Give back exactly the lines running from the line that holds "Find **adipose tissue**. (SVG masks)" through the line that holds "Wrap output in", ends included, and no other lines.

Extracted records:
- - -

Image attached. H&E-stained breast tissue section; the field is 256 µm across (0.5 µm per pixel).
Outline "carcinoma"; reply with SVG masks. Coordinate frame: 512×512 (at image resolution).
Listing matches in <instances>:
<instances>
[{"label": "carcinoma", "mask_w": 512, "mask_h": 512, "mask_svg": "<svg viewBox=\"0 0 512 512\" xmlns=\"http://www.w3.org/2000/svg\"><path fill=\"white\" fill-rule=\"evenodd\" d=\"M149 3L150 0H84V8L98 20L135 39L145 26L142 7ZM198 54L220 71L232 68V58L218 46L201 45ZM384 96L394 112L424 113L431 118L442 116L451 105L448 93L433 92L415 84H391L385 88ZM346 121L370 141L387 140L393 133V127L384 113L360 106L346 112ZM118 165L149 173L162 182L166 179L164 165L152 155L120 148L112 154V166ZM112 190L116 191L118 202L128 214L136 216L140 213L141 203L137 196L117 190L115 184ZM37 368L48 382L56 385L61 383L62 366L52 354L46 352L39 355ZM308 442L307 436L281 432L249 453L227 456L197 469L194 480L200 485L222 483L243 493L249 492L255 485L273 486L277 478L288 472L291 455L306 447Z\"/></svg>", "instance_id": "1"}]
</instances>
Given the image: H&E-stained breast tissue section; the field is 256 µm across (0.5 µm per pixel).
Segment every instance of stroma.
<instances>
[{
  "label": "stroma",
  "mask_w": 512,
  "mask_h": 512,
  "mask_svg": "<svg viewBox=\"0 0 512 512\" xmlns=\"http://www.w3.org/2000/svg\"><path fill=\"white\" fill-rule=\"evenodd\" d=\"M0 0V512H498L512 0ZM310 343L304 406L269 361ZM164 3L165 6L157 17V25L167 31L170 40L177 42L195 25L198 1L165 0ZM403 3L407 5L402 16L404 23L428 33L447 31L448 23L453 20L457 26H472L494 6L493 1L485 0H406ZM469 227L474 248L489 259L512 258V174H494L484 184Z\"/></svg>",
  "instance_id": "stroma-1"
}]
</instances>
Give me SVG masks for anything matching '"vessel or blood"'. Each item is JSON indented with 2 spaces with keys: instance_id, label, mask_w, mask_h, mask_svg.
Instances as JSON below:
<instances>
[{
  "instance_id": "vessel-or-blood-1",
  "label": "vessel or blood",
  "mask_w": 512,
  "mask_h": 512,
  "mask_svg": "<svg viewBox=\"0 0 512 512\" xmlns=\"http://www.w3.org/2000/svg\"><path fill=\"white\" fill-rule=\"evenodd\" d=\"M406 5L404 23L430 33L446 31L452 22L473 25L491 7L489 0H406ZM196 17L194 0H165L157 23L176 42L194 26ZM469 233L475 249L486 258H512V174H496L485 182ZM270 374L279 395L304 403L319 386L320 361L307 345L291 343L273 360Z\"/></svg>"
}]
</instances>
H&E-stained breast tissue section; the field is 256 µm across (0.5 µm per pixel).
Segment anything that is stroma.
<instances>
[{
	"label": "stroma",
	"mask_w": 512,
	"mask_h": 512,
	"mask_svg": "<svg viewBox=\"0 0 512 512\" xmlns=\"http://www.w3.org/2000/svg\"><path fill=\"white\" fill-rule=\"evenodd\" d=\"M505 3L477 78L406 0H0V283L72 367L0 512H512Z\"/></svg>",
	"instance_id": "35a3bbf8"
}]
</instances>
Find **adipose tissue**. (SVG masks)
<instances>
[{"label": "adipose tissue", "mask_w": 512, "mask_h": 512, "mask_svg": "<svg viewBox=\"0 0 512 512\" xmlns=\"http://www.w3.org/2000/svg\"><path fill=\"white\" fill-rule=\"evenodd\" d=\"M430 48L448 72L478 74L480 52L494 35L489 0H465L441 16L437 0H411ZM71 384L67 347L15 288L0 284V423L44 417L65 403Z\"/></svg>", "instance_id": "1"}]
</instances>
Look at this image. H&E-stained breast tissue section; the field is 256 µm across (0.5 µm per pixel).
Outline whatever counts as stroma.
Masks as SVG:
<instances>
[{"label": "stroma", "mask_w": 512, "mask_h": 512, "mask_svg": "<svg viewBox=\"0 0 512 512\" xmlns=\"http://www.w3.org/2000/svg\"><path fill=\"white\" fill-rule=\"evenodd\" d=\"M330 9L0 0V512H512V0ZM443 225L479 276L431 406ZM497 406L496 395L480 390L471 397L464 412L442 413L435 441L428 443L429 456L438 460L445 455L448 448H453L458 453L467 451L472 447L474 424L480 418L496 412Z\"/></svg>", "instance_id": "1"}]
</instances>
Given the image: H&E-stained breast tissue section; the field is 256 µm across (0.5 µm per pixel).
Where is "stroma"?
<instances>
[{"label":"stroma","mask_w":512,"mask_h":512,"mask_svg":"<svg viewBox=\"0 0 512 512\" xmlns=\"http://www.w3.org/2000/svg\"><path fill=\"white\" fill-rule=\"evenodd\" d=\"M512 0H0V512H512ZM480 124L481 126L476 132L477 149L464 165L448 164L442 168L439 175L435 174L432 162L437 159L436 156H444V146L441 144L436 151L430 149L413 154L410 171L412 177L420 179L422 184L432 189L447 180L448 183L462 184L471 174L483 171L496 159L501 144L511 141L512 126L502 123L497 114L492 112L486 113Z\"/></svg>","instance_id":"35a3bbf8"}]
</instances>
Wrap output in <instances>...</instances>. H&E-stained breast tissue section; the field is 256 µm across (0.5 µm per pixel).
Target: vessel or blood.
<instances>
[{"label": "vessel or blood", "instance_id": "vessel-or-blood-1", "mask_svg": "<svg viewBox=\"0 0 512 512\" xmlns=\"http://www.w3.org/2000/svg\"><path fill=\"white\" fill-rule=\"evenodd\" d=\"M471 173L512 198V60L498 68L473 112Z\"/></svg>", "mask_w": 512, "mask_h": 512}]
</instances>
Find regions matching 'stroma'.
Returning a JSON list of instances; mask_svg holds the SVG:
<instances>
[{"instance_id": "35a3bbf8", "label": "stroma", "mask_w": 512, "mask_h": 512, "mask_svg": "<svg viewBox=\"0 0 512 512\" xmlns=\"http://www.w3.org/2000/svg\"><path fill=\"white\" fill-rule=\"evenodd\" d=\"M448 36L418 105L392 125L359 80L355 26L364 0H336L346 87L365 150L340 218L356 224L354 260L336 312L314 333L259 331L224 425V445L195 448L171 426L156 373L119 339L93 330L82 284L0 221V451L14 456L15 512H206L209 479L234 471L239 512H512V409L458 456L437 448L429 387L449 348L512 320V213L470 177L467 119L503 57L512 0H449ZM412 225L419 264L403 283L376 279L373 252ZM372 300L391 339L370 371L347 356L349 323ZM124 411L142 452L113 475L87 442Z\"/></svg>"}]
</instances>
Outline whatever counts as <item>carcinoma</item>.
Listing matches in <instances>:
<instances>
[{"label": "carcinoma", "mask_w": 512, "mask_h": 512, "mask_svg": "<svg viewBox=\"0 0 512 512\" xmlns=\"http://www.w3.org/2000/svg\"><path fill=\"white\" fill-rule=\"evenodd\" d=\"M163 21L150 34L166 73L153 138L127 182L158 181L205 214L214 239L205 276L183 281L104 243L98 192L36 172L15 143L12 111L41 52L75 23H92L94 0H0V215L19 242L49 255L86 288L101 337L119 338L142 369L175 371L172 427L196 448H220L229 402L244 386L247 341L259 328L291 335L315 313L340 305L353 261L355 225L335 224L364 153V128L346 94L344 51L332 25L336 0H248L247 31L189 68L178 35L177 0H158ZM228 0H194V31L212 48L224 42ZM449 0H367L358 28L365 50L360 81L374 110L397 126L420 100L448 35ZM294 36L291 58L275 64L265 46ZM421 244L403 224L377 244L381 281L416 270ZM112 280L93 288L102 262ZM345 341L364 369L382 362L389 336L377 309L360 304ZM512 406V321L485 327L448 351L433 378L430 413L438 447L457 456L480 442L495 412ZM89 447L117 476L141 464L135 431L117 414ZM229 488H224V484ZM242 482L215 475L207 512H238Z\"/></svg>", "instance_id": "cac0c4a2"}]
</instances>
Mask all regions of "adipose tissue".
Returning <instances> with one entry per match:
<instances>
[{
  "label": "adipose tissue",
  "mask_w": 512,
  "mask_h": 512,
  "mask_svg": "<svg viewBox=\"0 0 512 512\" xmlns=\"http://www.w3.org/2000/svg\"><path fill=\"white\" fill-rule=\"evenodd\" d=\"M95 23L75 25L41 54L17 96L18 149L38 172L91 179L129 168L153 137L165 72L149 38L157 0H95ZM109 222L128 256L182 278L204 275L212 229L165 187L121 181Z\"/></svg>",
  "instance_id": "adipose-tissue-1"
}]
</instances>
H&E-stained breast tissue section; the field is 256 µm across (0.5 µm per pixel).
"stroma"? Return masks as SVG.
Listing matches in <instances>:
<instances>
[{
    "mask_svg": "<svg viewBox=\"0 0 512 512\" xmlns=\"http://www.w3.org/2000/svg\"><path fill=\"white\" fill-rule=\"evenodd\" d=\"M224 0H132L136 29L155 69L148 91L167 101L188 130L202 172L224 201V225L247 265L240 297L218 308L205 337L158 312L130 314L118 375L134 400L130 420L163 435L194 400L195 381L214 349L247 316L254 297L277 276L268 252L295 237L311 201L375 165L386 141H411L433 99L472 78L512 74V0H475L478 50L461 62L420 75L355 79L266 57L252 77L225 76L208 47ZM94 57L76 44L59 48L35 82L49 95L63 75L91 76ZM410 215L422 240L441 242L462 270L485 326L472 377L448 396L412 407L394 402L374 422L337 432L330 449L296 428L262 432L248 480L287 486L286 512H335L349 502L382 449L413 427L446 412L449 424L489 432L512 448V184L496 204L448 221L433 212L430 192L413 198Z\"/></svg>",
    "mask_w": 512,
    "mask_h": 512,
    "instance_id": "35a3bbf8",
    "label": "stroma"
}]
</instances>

- - -

--- The completed task ---
Find **adipose tissue**. (SVG masks)
<instances>
[{"label": "adipose tissue", "mask_w": 512, "mask_h": 512, "mask_svg": "<svg viewBox=\"0 0 512 512\" xmlns=\"http://www.w3.org/2000/svg\"><path fill=\"white\" fill-rule=\"evenodd\" d=\"M430 48L448 72L478 74L480 52L494 35L489 0H465L441 16L437 0H411ZM71 384L67 347L15 288L0 284V423L44 417L65 403Z\"/></svg>", "instance_id": "1"}]
</instances>
Look at this image. H&E-stained breast tissue section; the field is 256 µm across (0.5 µm per pixel).
Outline whatever counts as stroma.
Masks as SVG:
<instances>
[{"label": "stroma", "mask_w": 512, "mask_h": 512, "mask_svg": "<svg viewBox=\"0 0 512 512\" xmlns=\"http://www.w3.org/2000/svg\"><path fill=\"white\" fill-rule=\"evenodd\" d=\"M330 9L0 0V512H512V0ZM443 225L479 276L431 406ZM497 406L496 395L480 390L471 397L464 412L442 413L435 441L428 443L429 456L438 460L445 455L448 448H453L458 453L467 451L472 447L474 424L480 418L496 412Z\"/></svg>", "instance_id": "1"}]
</instances>
Given the image: H&E-stained breast tissue section; the field is 256 µm across (0.5 µm per pixel).
Where is "stroma"?
<instances>
[{"label":"stroma","mask_w":512,"mask_h":512,"mask_svg":"<svg viewBox=\"0 0 512 512\" xmlns=\"http://www.w3.org/2000/svg\"><path fill=\"white\" fill-rule=\"evenodd\" d=\"M512 0H0V512H512ZM480 124L481 126L476 132L477 149L464 165L448 164L442 168L439 175L435 174L432 162L437 159L436 156H444V146L441 144L436 151L430 149L413 154L410 171L412 177L420 179L422 184L432 189L447 180L448 183L462 184L471 174L483 171L496 159L501 144L511 141L512 126L502 123L497 114L492 112L486 113Z\"/></svg>","instance_id":"35a3bbf8"}]
</instances>
Wrap output in <instances>...</instances>. H&E-stained breast tissue section; the field is 256 µm across (0.5 µm per pixel).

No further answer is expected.